* **What you need to do**
Records follow. Pull out every line that contains "golden".

* **Supplied material**
• • •
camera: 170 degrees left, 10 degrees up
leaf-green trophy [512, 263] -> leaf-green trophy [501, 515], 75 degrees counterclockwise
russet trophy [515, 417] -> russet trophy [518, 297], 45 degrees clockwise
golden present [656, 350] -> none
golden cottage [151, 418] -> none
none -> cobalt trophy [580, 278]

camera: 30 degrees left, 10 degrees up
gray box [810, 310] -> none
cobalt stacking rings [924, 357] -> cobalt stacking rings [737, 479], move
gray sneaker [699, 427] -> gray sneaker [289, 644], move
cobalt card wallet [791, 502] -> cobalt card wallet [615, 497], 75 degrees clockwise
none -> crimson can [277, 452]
• • •
* **Problem solution**
golden present [656, 350] -> none
golden cottage [151, 418] -> none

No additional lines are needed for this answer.